▸ **Work order**
This exercise asks for a copy of each line in the records below with the word "plus" in it.

Excerpts from a dataset
- Opening Delimiter -

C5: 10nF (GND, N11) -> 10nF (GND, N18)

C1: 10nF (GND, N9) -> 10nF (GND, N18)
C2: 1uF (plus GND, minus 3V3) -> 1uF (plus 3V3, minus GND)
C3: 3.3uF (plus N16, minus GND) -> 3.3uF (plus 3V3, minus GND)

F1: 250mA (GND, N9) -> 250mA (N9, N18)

- Closing Delimiter -
- Opening Delimiter -

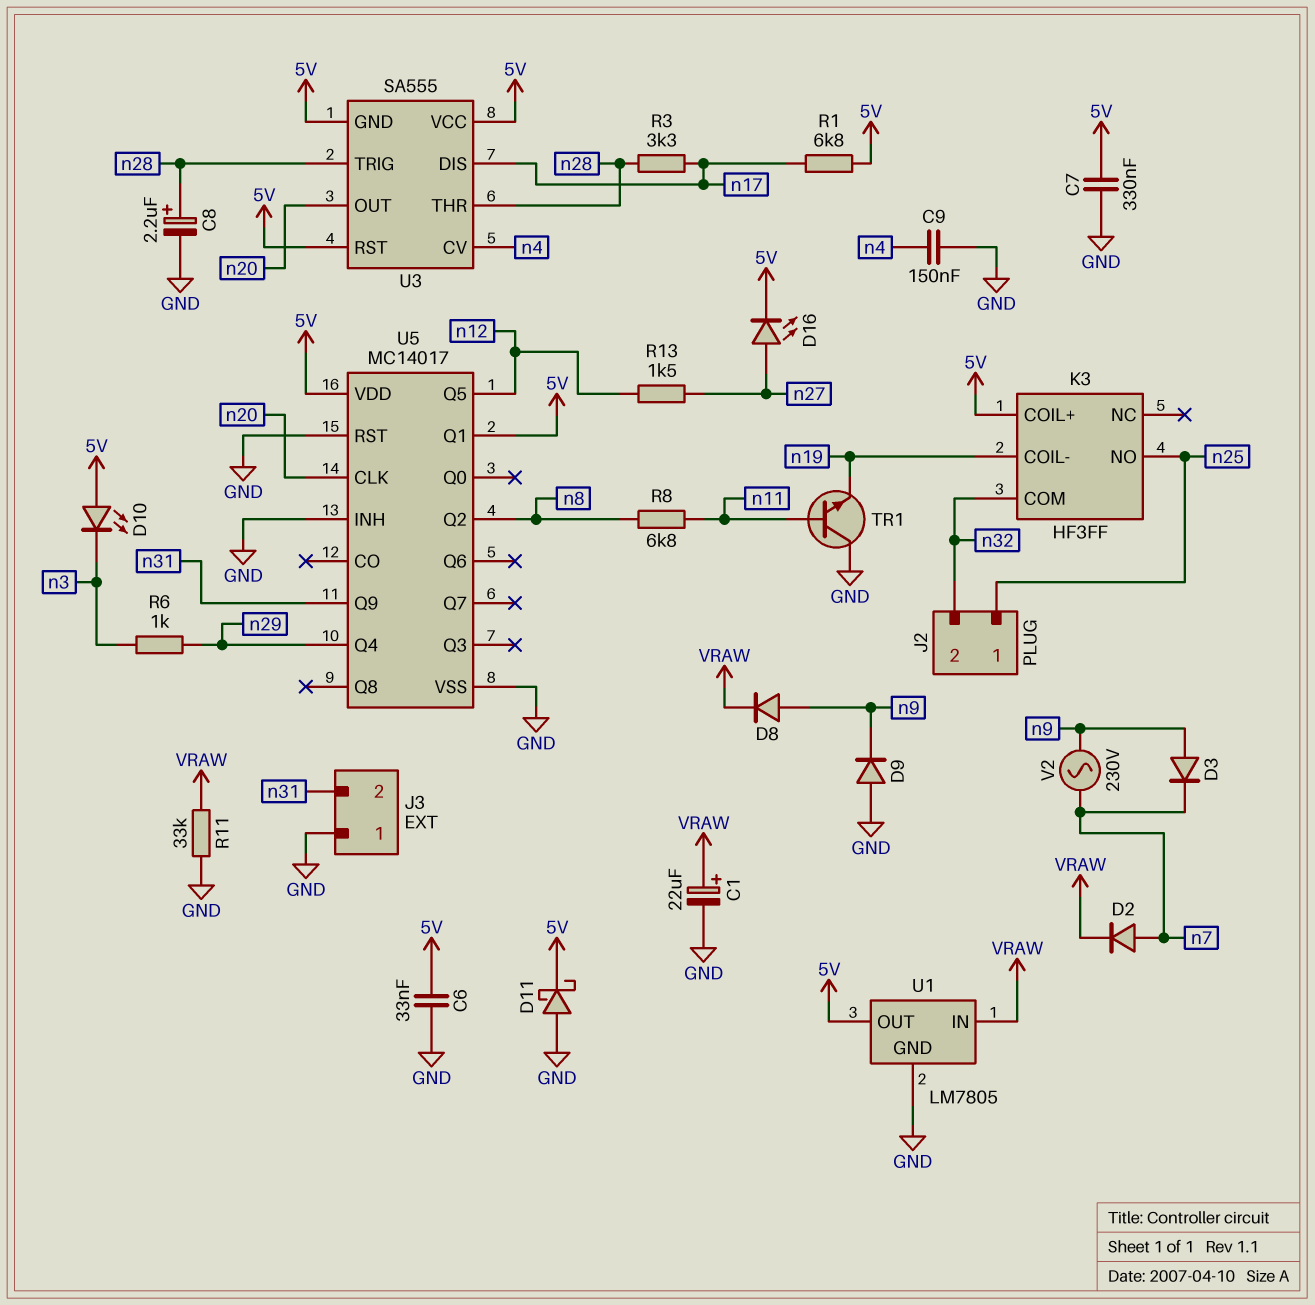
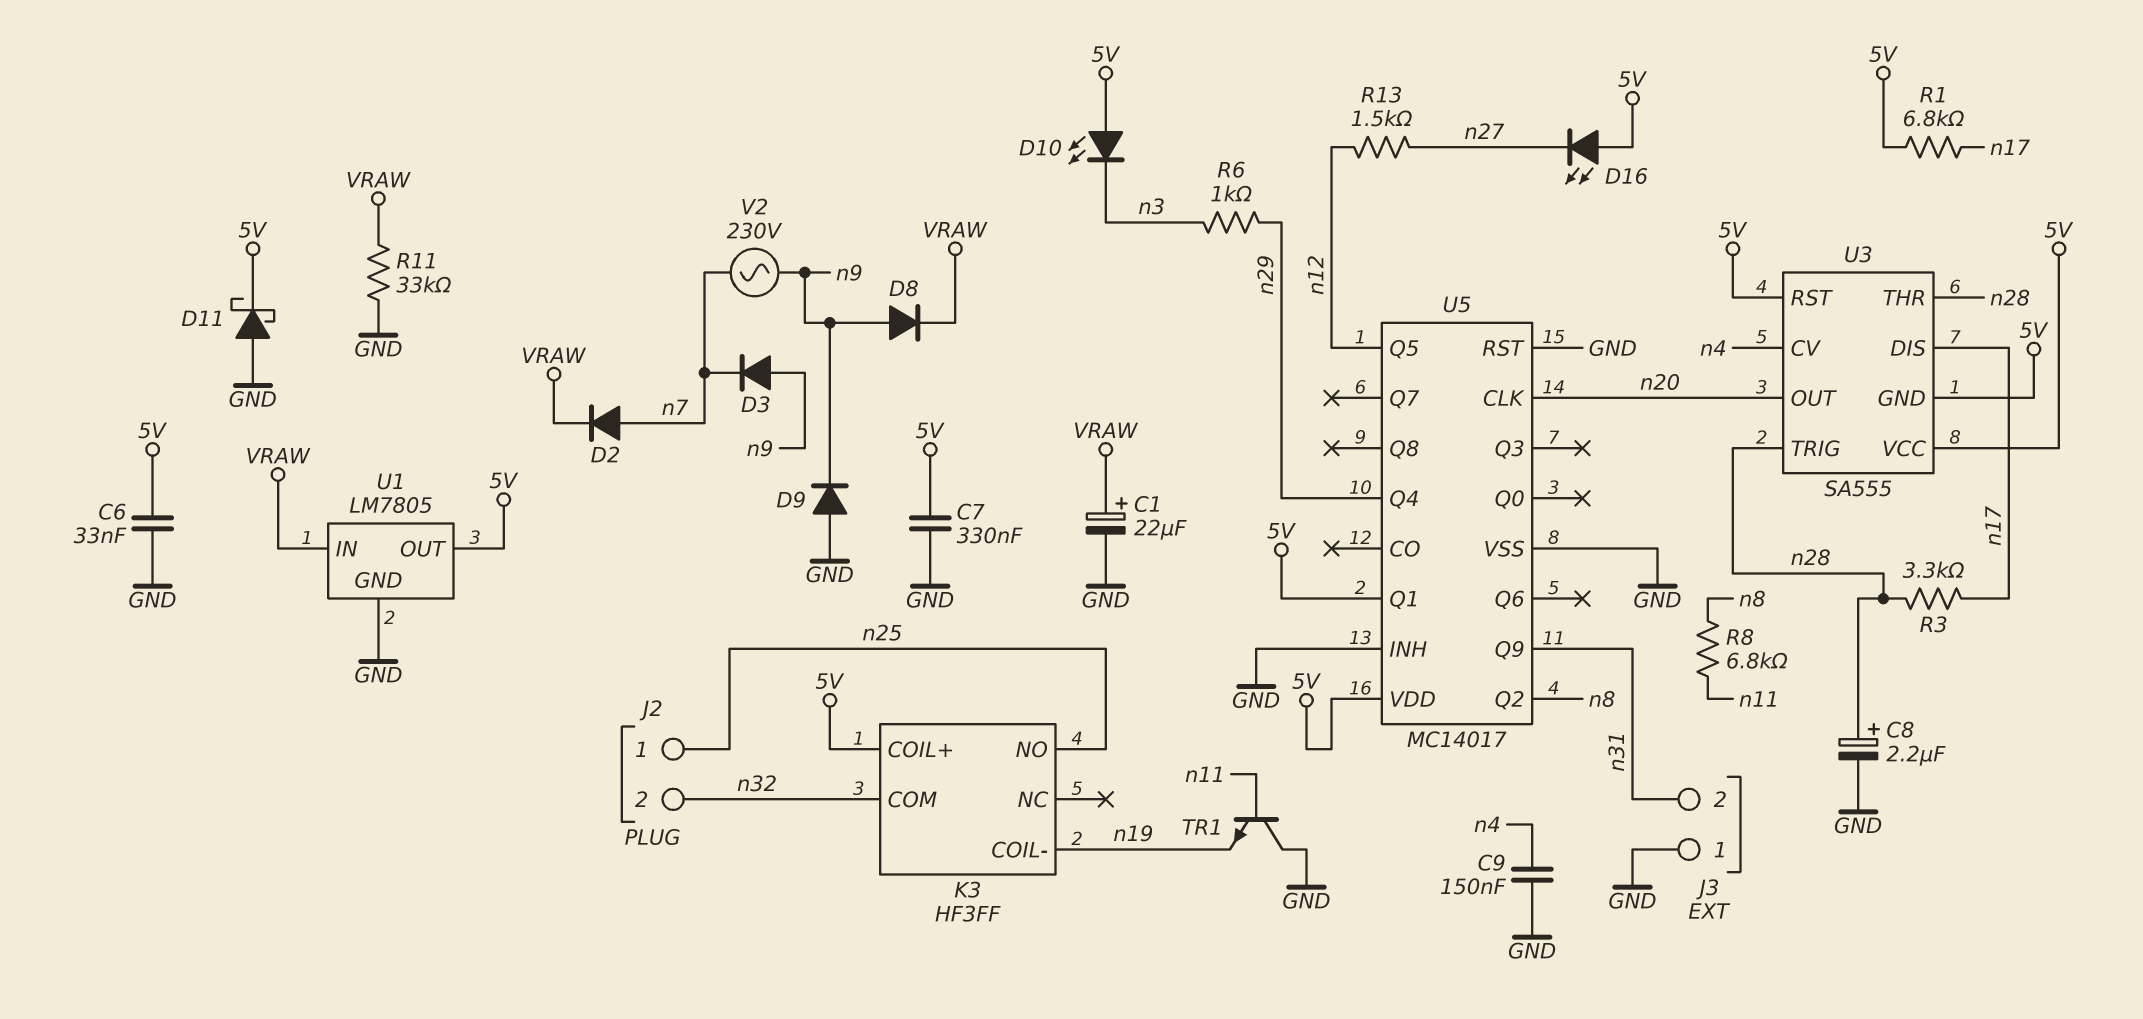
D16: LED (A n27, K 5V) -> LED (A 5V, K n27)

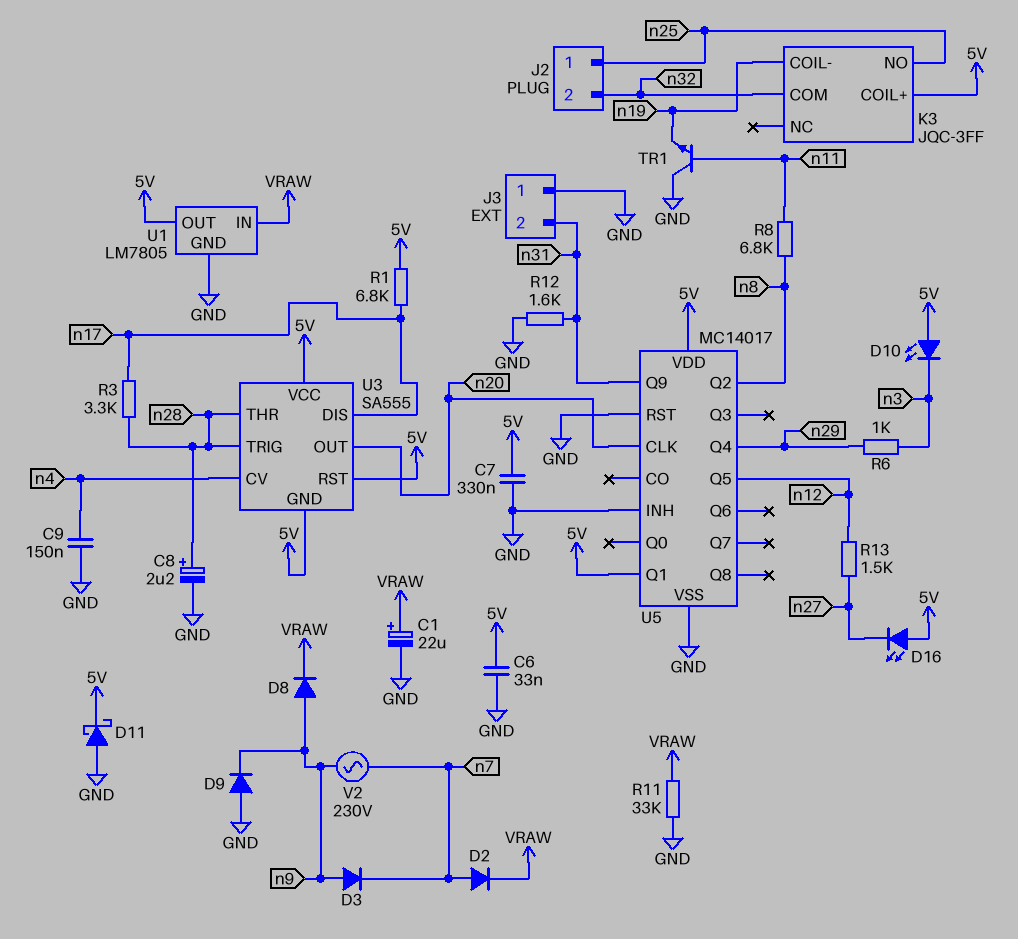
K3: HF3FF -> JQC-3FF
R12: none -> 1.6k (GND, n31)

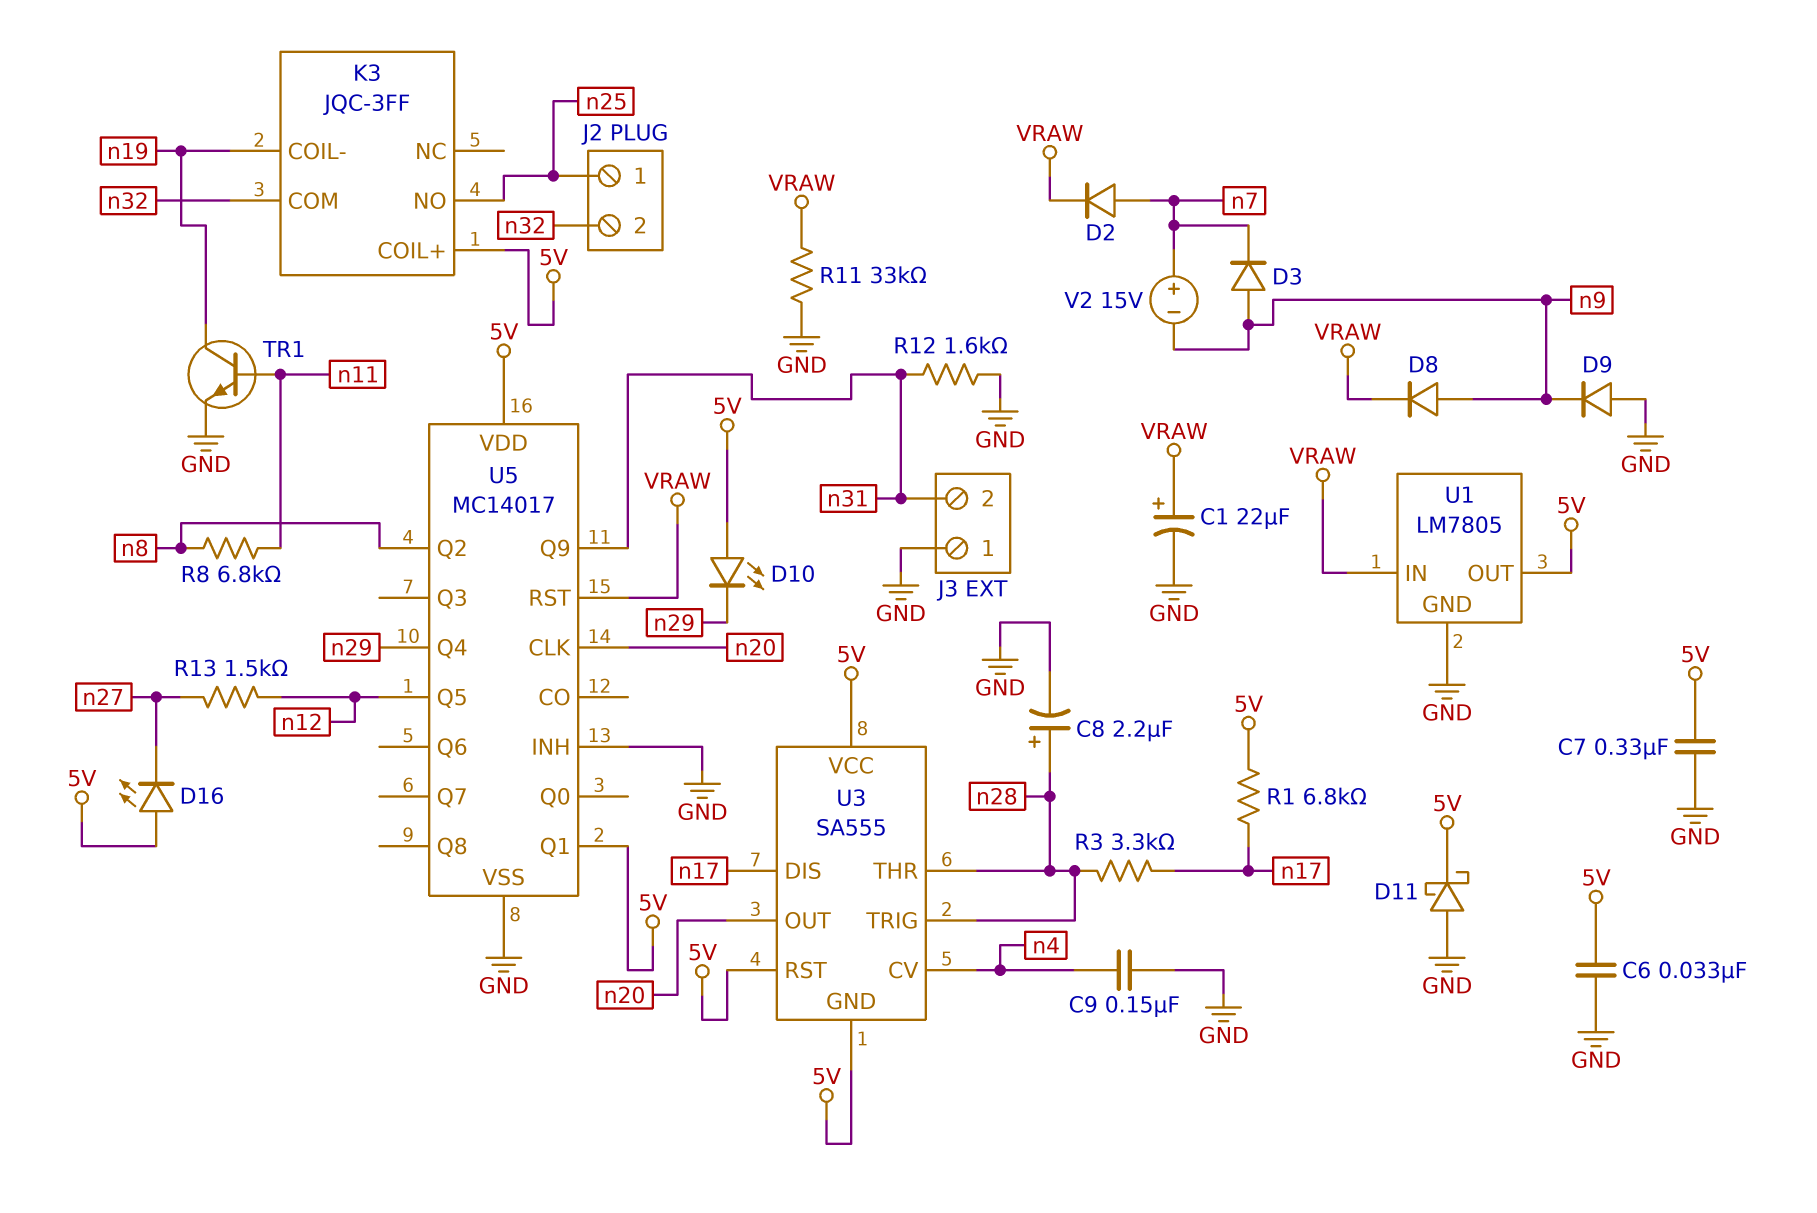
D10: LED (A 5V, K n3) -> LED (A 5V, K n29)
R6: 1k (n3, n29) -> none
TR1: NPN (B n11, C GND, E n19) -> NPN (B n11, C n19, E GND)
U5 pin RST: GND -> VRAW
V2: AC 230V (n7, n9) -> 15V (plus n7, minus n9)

- Closing Delimiter -

▸ **Solution**
C2: 1uF (plus GND, minus 3V3) -> 1uF (plus 3V3, minus GND)
C3: 3.3uF (plus N16, minus GND) -> 3.3uF (plus 3V3, minus GND)
V2: AC 230V (n7, n9) -> 15V (plus n7, minus n9)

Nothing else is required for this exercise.